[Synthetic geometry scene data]
※
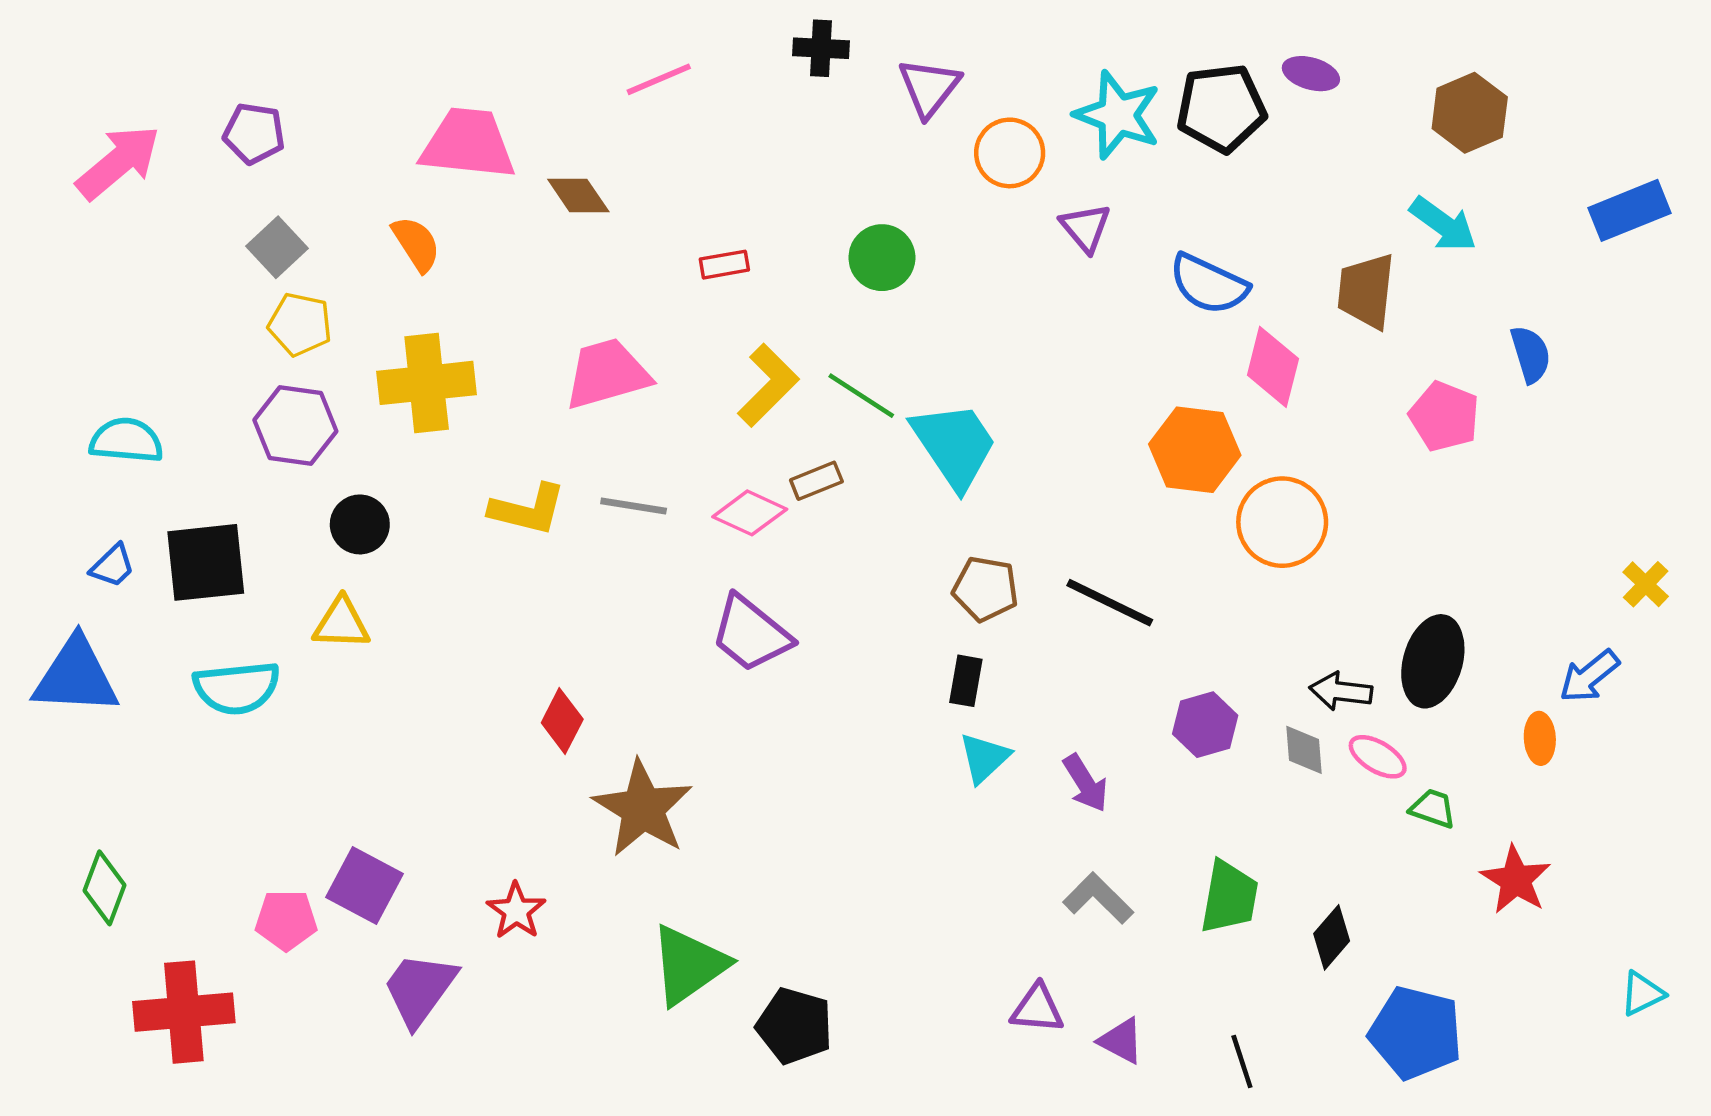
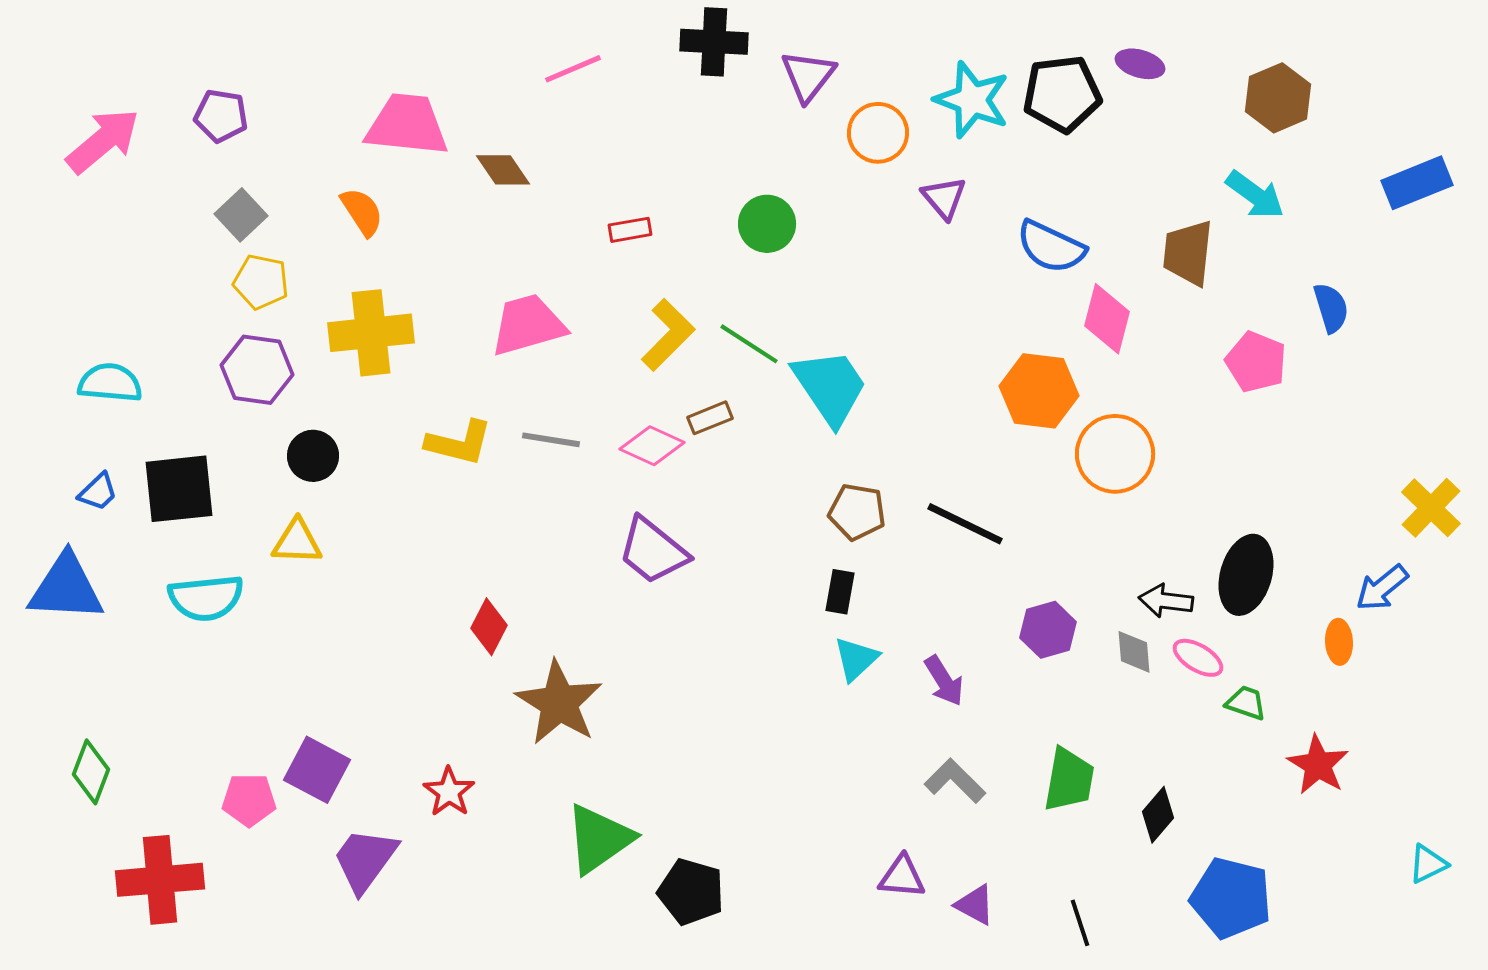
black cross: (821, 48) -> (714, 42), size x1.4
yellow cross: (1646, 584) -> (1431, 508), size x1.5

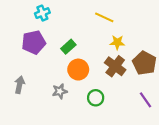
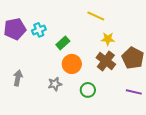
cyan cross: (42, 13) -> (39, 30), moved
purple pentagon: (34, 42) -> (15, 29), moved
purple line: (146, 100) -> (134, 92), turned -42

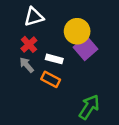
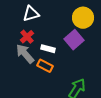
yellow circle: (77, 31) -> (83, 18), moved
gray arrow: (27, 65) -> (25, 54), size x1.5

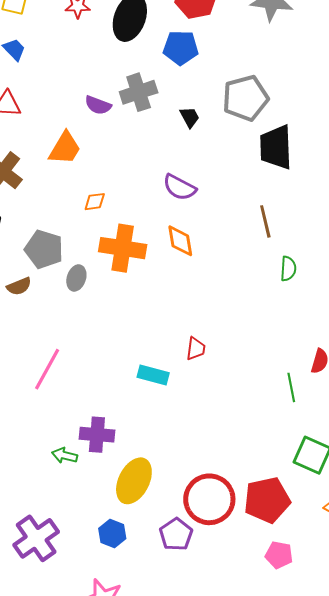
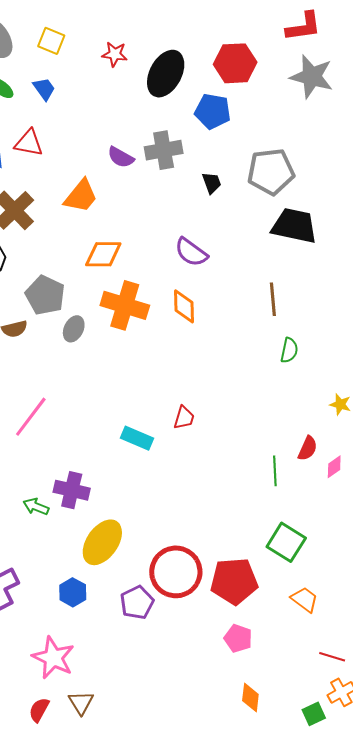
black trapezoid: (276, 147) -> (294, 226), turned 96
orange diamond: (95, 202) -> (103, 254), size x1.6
※
Begin the copy at the line containing "cyan cross: (42, 13) -> (39, 30), moved" and end it at the last line of the records; transcribe exactly and exclude pictures.

● **EXERCISE SOLUTION**:
cyan cross: (42, 13) -> (39, 30), moved
purple pentagon: (34, 42) -> (15, 29), moved
purple line: (146, 100) -> (134, 92), turned -42

yellow circle: (77, 31) -> (83, 18), moved
gray arrow: (27, 65) -> (25, 54), size x1.5

black trapezoid: (276, 147) -> (294, 226), turned 96
orange diamond: (95, 202) -> (103, 254), size x1.6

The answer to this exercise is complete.